SUPPLIED INFORMATION:
■ ■ ■

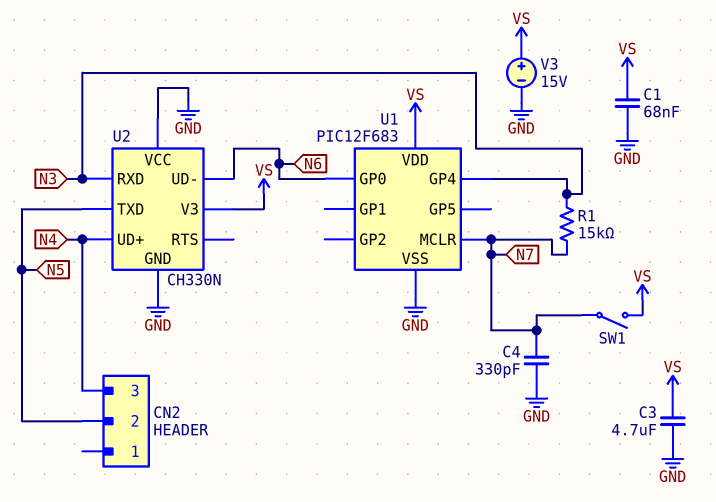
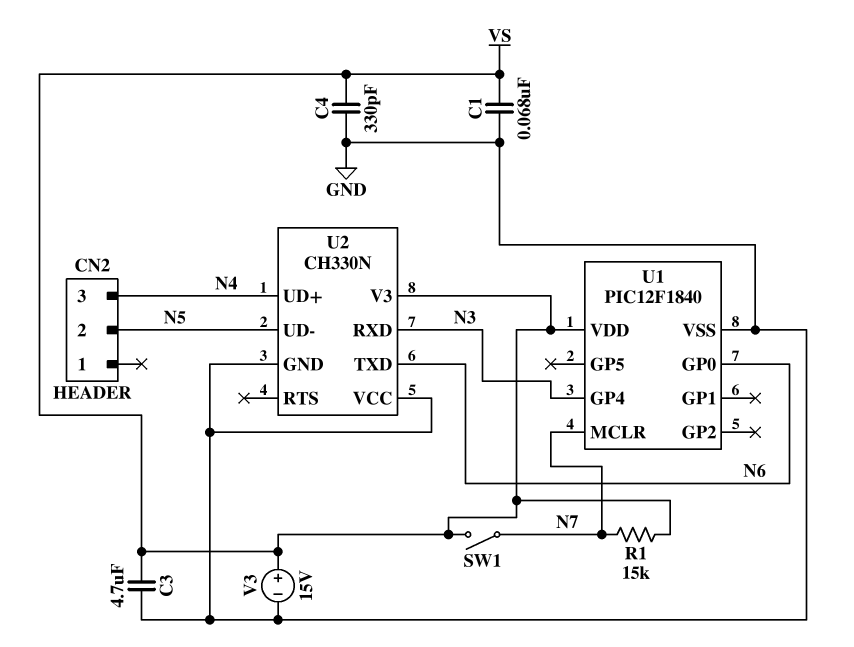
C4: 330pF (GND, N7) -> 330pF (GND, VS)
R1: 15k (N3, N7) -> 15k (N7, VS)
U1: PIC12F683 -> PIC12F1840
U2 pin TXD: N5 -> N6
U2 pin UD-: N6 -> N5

■ ■ ■

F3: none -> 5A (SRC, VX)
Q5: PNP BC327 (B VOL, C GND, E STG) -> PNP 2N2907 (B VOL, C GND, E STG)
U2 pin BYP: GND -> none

■ ■ ■

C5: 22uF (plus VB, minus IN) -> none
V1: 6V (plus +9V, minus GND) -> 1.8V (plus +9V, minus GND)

■ ■ ■

WORK REQUIRED: Look over the material and return every line where the word "none" is found.

EXERCISE SOLUTION:
F3: none -> 5A (SRC, VX)
U2 pin BYP: GND -> none
C5: 22uF (plus VB, minus IN) -> none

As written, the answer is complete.